[Material for this task — start]

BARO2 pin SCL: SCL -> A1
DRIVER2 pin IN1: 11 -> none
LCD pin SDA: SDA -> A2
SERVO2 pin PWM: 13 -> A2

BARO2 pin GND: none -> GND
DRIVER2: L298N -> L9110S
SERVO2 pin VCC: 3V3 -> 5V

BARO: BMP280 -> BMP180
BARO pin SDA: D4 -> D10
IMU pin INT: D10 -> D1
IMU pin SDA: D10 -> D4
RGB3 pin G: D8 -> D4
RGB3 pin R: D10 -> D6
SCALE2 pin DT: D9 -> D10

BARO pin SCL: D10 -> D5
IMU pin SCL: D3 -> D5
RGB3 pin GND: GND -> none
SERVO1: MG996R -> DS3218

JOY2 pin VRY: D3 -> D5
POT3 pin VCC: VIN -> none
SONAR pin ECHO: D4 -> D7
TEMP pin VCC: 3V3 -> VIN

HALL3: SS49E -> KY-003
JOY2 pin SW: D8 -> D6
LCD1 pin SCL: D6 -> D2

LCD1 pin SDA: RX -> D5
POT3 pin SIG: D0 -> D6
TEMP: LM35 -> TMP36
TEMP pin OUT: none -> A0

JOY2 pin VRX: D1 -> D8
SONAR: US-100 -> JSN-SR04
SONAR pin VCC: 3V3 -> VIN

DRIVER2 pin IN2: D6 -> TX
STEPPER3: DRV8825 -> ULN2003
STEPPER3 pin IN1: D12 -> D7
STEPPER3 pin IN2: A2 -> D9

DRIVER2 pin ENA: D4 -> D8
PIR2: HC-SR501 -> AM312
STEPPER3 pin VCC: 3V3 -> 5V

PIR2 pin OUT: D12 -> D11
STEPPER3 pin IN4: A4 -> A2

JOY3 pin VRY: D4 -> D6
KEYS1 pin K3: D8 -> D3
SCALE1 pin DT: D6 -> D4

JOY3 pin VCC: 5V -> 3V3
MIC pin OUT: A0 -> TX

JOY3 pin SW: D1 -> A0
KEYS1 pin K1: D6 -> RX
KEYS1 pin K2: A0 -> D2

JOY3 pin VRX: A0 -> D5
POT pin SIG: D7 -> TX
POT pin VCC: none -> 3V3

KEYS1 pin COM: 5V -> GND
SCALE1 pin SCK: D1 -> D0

[Material for this task — finish]

**Exercise details:** Output the listing above word for word, from the opening line through the line that contains "PIR2 pin OUT: D12 -> D11", and leave out everything after it.

**Exercise answer:**
BARO2 pin SCL: SCL -> A1
DRIVER2 pin IN1: 11 -> none
LCD pin SDA: SDA -> A2
SERVO2 pin PWM: 13 -> A2

BARO2 pin GND: none -> GND
DRIVER2: L298N -> L9110S
SERVO2 pin VCC: 3V3 -> 5V

BARO: BMP280 -> BMP180
BARO pin SDA: D4 -> D10
IMU pin INT: D10 -> D1
IMU pin SDA: D10 -> D4
RGB3 pin G: D8 -> D4
RGB3 pin R: D10 -> D6
SCALE2 pin DT: D9 -> D10

BARO pin SCL: D10 -> D5
IMU pin SCL: D3 -> D5
RGB3 pin GND: GND -> none
SERVO1: MG996R -> DS3218

JOY2 pin VRY: D3 -> D5
POT3 pin VCC: VIN -> none
SONAR pin ECHO: D4 -> D7
TEMP pin VCC: 3V3 -> VIN

HALL3: SS49E -> KY-003
JOY2 pin SW: D8 -> D6
LCD1 pin SCL: D6 -> D2

LCD1 pin SDA: RX -> D5
POT3 pin SIG: D0 -> D6
TEMP: LM35 -> TMP36
TEMP pin OUT: none -> A0

JOY2 pin VRX: D1 -> D8
SONAR: US-100 -> JSN-SR04
SONAR pin VCC: 3V3 -> VIN

DRIVER2 pin IN2: D6 -> TX
STEPPER3: DRV8825 -> ULN2003
STEPPER3 pin IN1: D12 -> D7
STEPPER3 pin IN2: A2 -> D9

DRIVER2 pin ENA: D4 -> D8
PIR2: HC-SR501 -> AM312
STEPPER3 pin VCC: 3V3 -> 5V

PIR2 pin OUT: D12 -> D11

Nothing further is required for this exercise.